"""

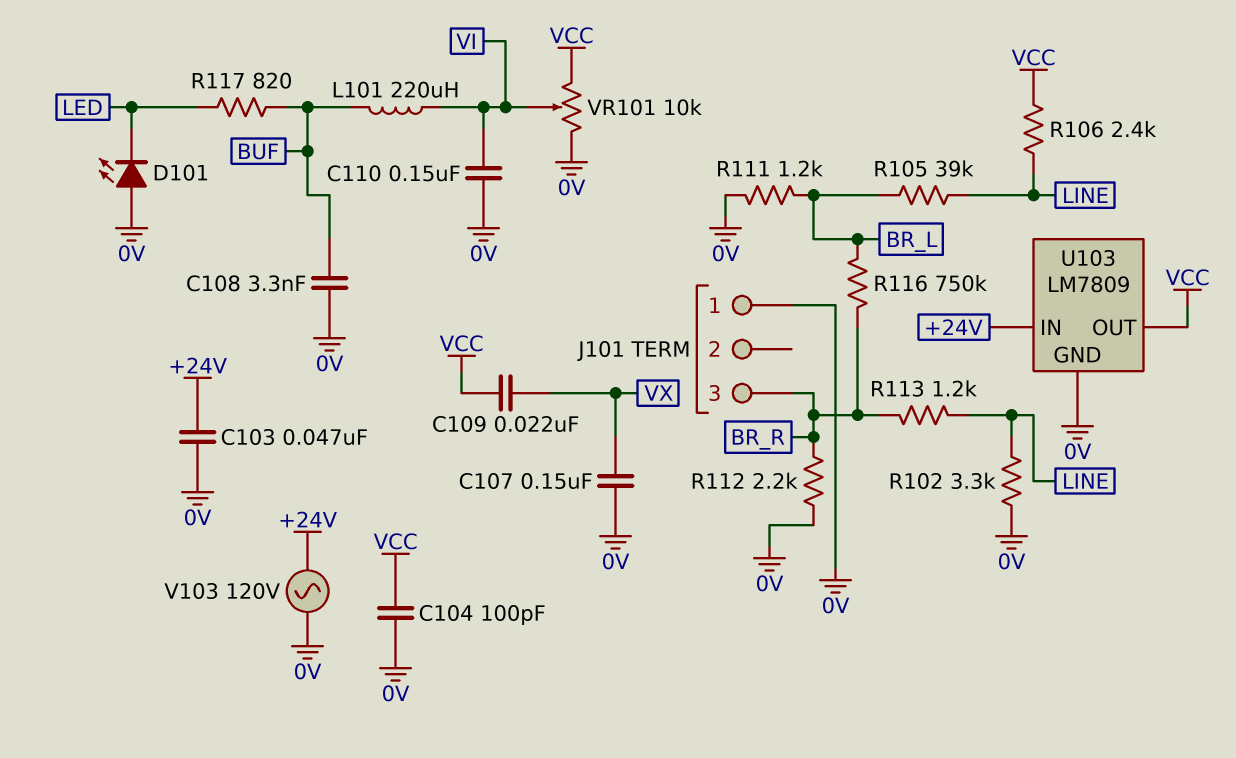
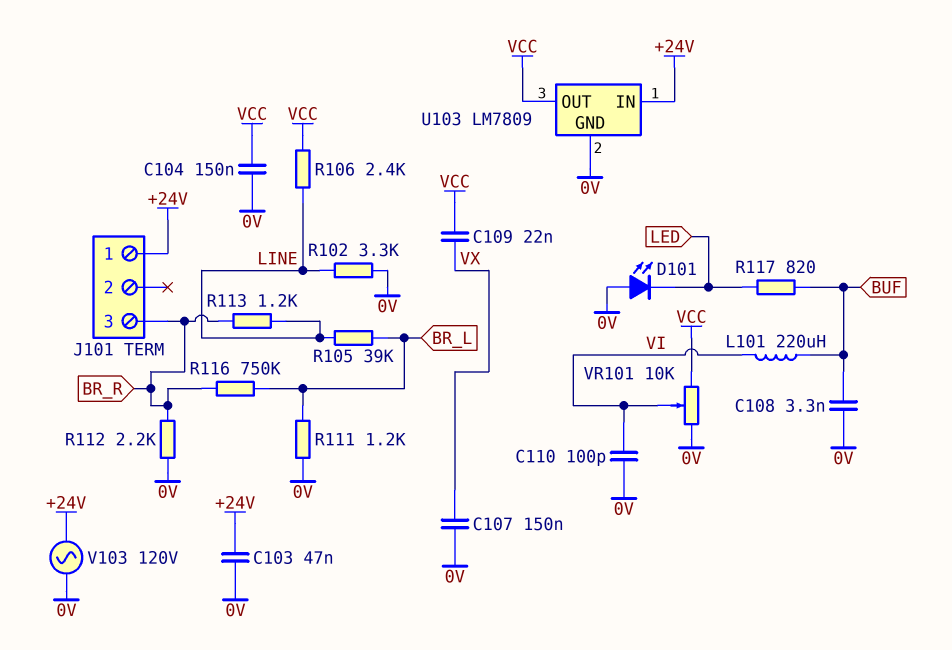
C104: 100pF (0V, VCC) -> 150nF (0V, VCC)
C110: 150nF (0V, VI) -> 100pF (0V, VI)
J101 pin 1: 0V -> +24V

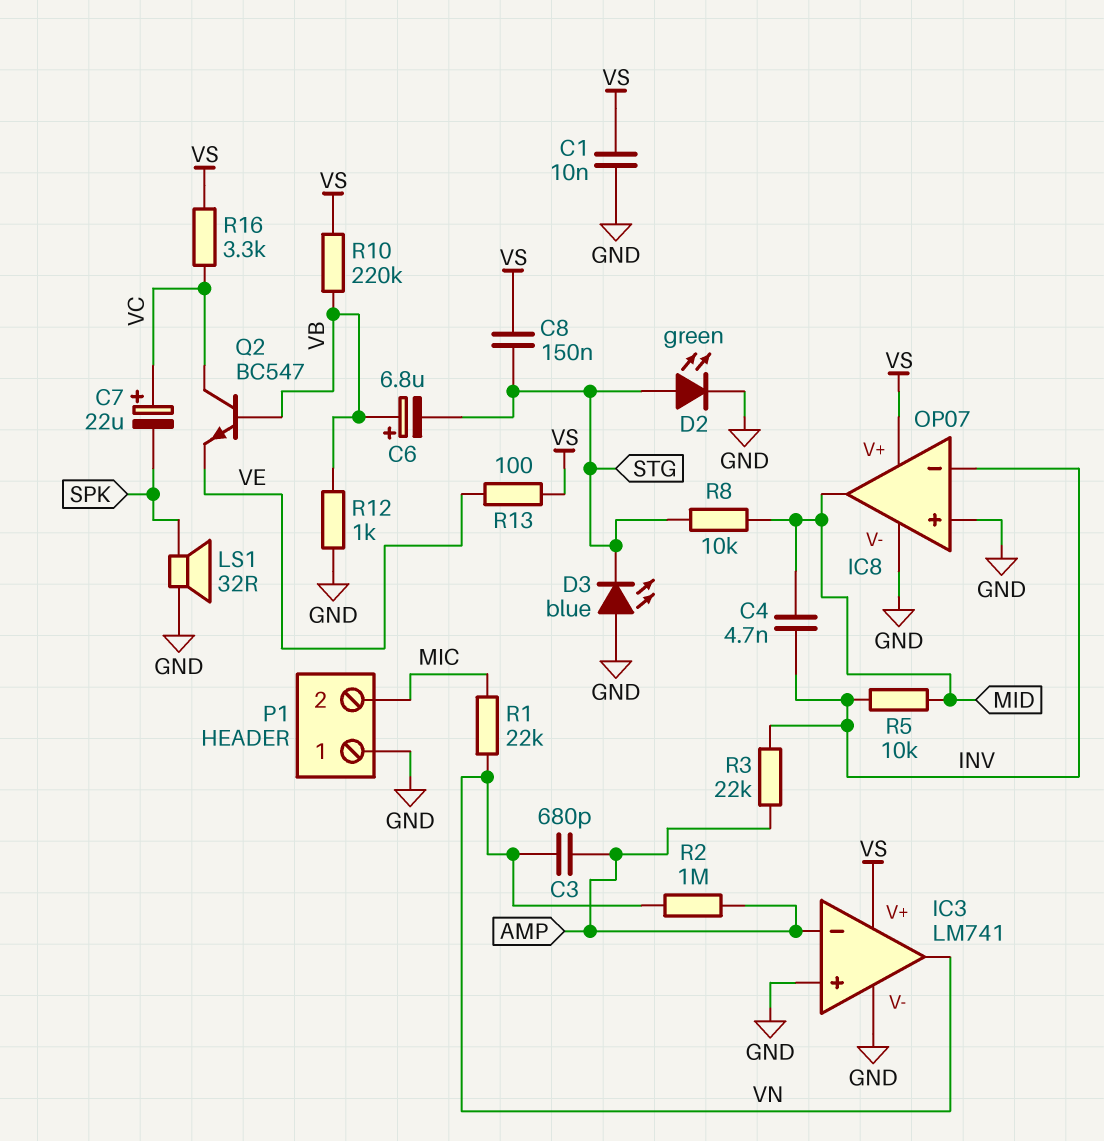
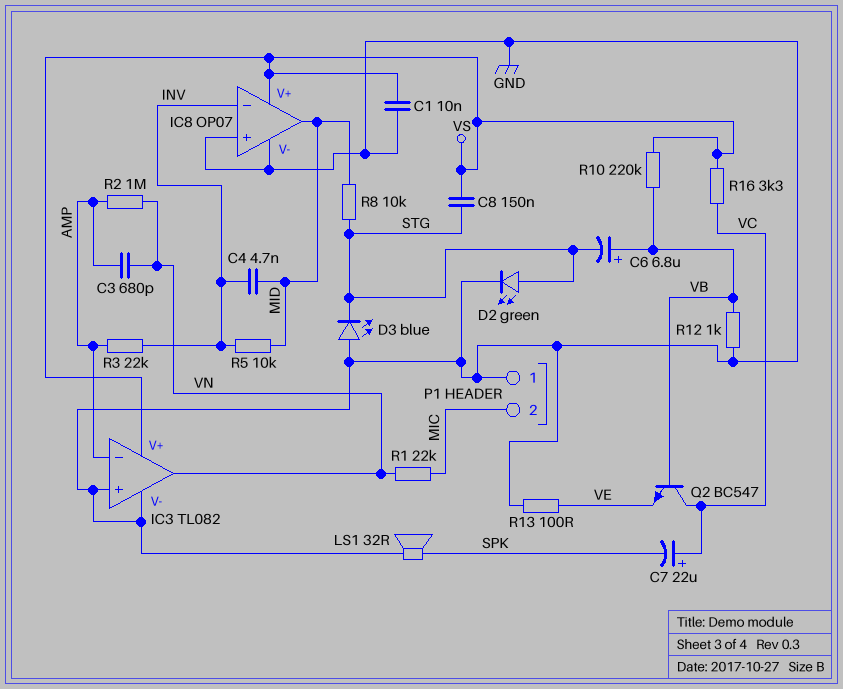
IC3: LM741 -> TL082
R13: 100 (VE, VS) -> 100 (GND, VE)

"""
"""

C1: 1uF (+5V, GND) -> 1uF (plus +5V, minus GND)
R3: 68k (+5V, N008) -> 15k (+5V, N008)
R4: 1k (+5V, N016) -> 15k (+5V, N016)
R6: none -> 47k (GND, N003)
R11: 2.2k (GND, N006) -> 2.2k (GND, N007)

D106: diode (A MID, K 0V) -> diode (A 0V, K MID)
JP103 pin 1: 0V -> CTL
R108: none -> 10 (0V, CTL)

"""

> **EXERCISE DESCRIPTION**
What is the number of lines in the entries above that contain the string "none"? Reply with the number and nothing more.

> **RESPONSE TO THIS EXERCISE**
2